» **DATA SUPPLIED**

----------

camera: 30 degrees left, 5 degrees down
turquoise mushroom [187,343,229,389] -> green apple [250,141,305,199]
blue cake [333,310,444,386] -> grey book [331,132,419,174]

----------

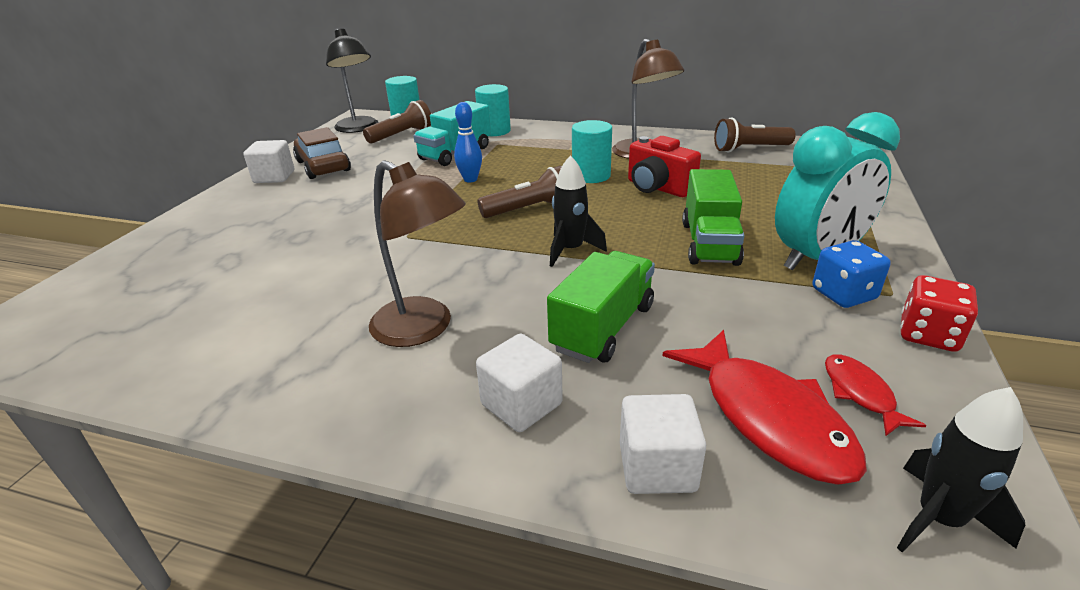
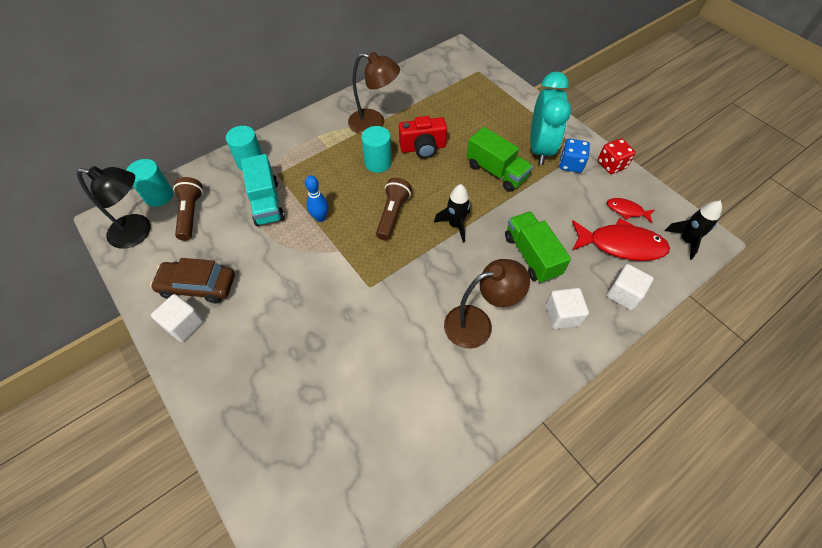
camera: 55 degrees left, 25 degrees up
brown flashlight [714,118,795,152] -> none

----------

» **EXERCISE PROMPT**
Starting at the line above that holds "camera: 30 degrees left, 5 degrees down" and ending at the line that holds "blue cake [333,310,444,386]", transcribe each line exactly and include no other lines.

» **RESPONSE BOX**
camera: 30 degrees left, 5 degrees down
turquoise mushroom [187,343,229,389] -> green apple [250,141,305,199]
blue cake [333,310,444,386] -> grey book [331,132,419,174]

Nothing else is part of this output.